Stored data
-------

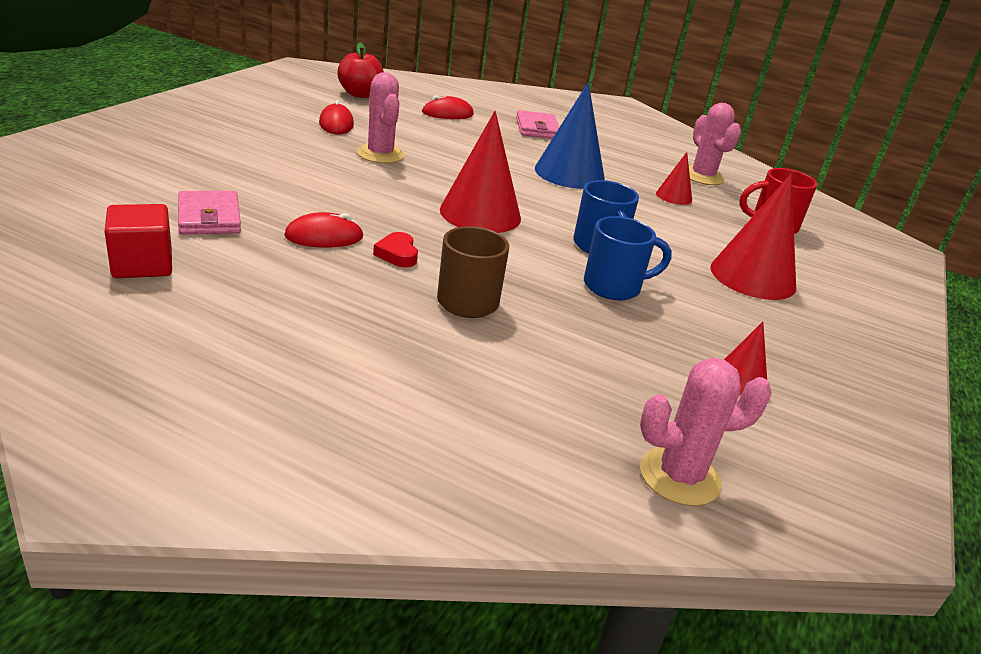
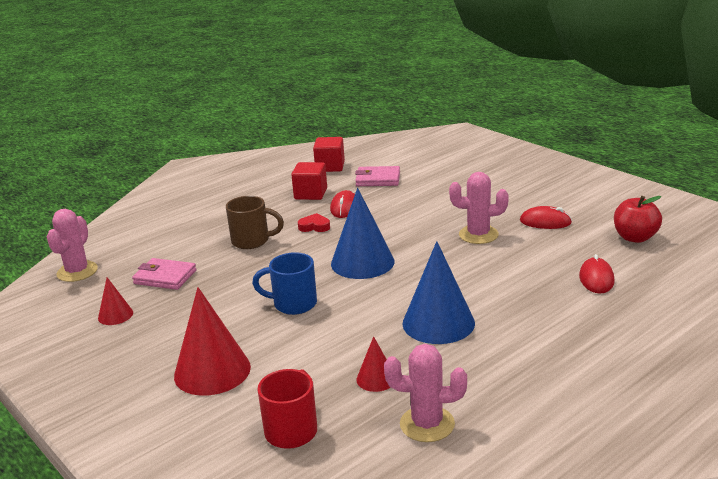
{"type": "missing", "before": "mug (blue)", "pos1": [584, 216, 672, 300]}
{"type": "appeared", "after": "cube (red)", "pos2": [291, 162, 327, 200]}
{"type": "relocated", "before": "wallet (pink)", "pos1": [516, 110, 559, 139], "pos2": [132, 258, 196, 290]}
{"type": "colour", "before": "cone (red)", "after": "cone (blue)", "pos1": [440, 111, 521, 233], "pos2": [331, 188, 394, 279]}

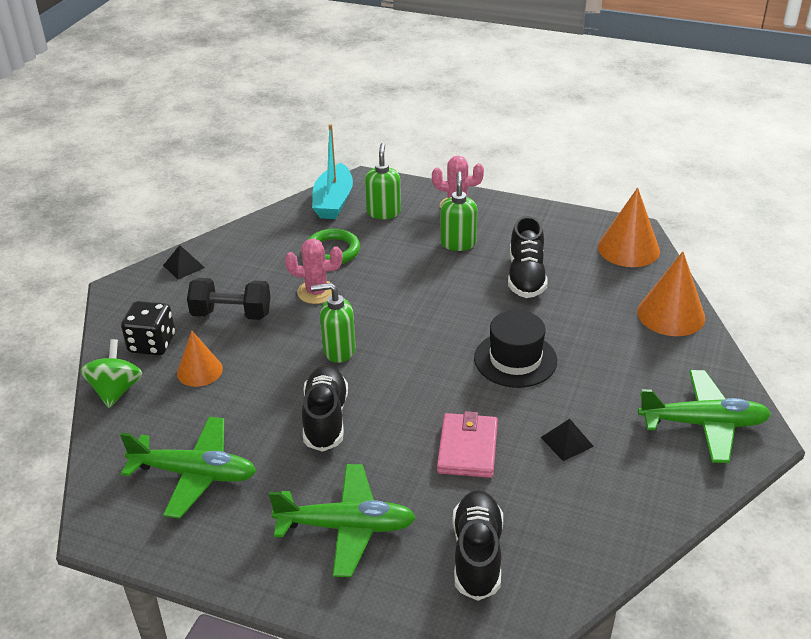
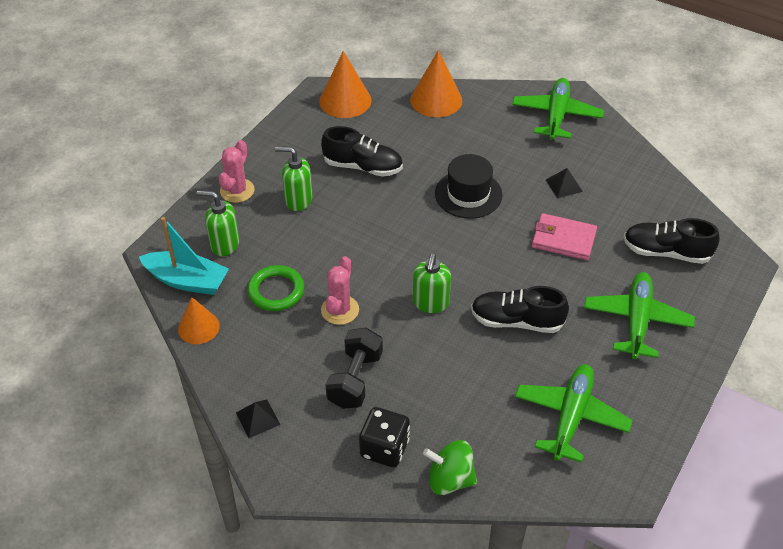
{"type": "relocated", "before": "cone (orange)", "pos1": [177, 331, 223, 387], "pos2": [178, 297, 220, 344]}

-------

▶ _WHAT THE TASK ASKS_
What is needed is an exact repeat of the records, with every picture left out.

▶ _REPLY TO THE EXERCISE_
{"type": "missing", "before": "mug (blue)", "pos1": [584, 216, 672, 300]}
{"type": "appeared", "after": "cube (red)", "pos2": [291, 162, 327, 200]}
{"type": "relocated", "before": "wallet (pink)", "pos1": [516, 110, 559, 139], "pos2": [132, 258, 196, 290]}
{"type": "colour", "before": "cone (red)", "after": "cone (blue)", "pos1": [440, 111, 521, 233], "pos2": [331, 188, 394, 279]}

{"type": "relocated", "before": "cone (orange)", "pos1": [177, 331, 223, 387], "pos2": [178, 297, 220, 344]}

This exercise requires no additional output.